§ **PROBLEM DETAILS**
Each line that has the string "scissors" must be copied from the records below.

§ **MATERIALS PROVIDED**
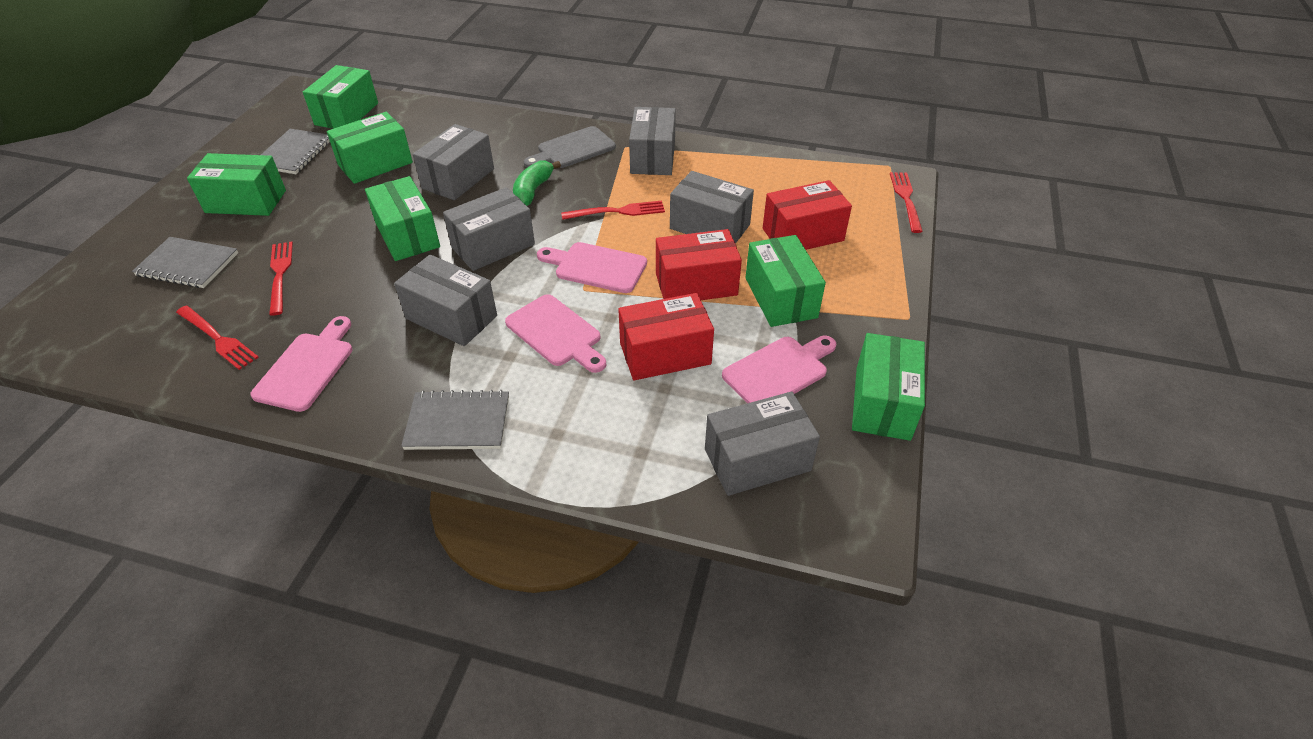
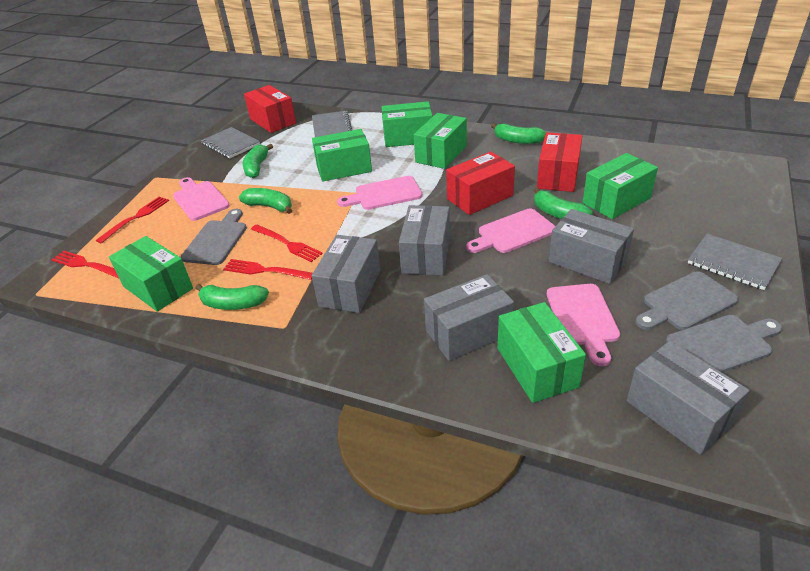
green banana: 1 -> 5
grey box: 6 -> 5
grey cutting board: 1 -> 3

...

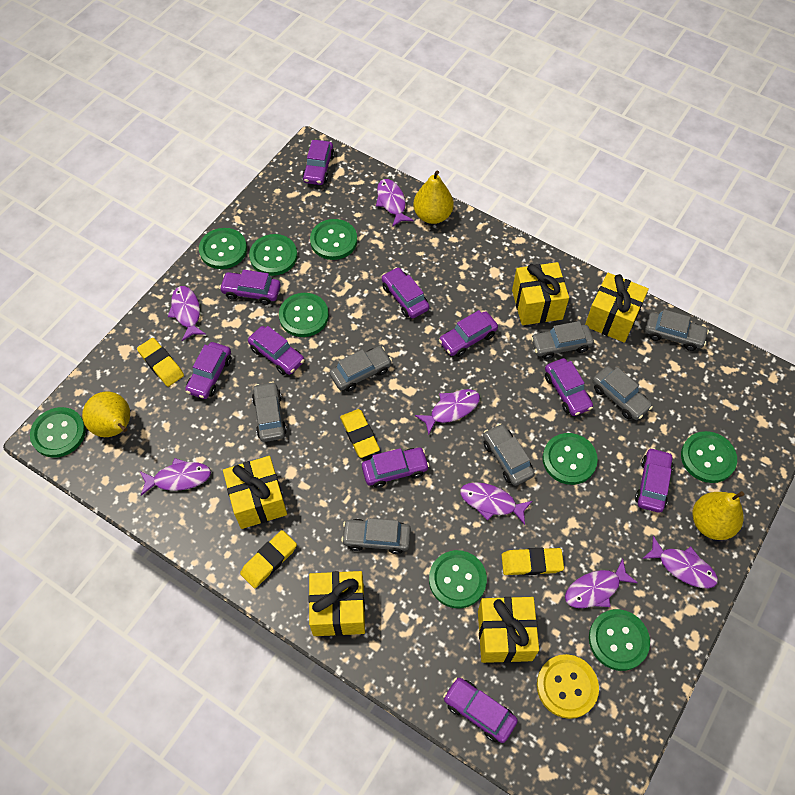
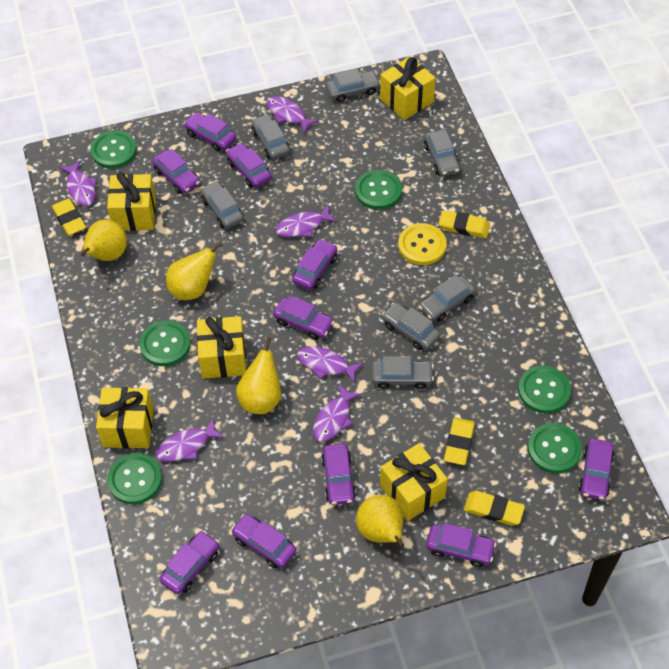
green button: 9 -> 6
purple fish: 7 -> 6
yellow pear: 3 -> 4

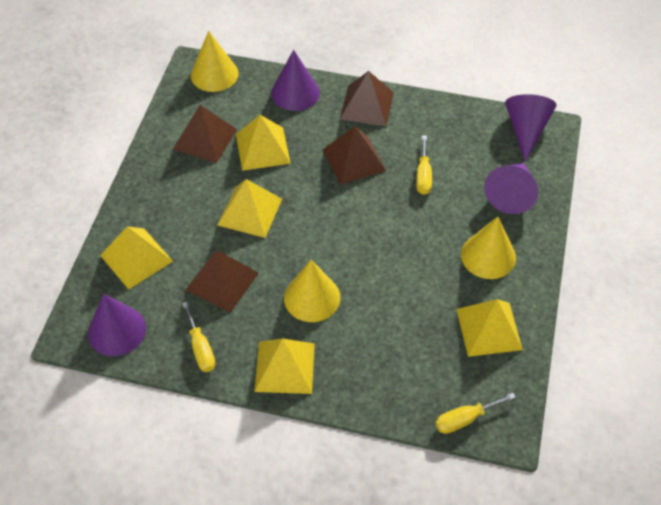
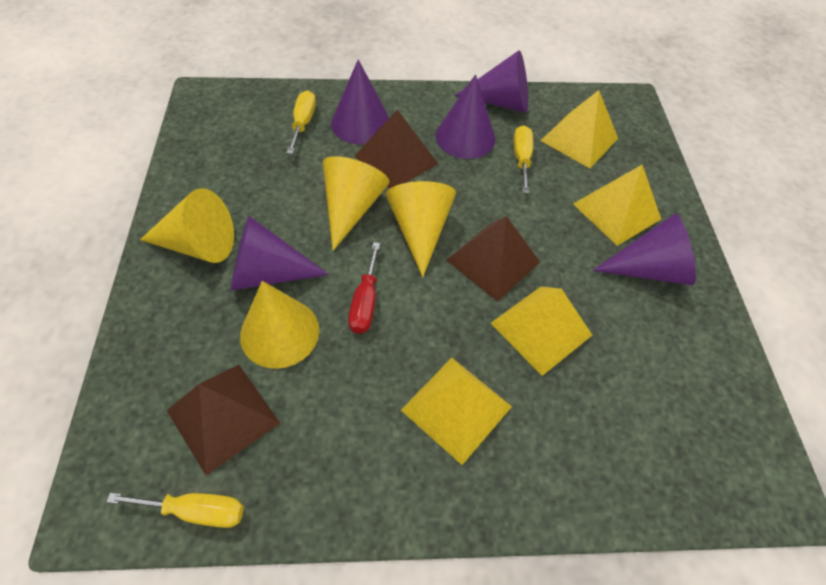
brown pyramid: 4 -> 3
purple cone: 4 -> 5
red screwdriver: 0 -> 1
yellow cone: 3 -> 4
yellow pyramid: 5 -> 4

==

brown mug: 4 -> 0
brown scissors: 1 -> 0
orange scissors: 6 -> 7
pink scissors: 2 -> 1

§ **RESULT OF THE TASK**
brown scissors: 1 -> 0
orange scissors: 6 -> 7
pink scissors: 2 -> 1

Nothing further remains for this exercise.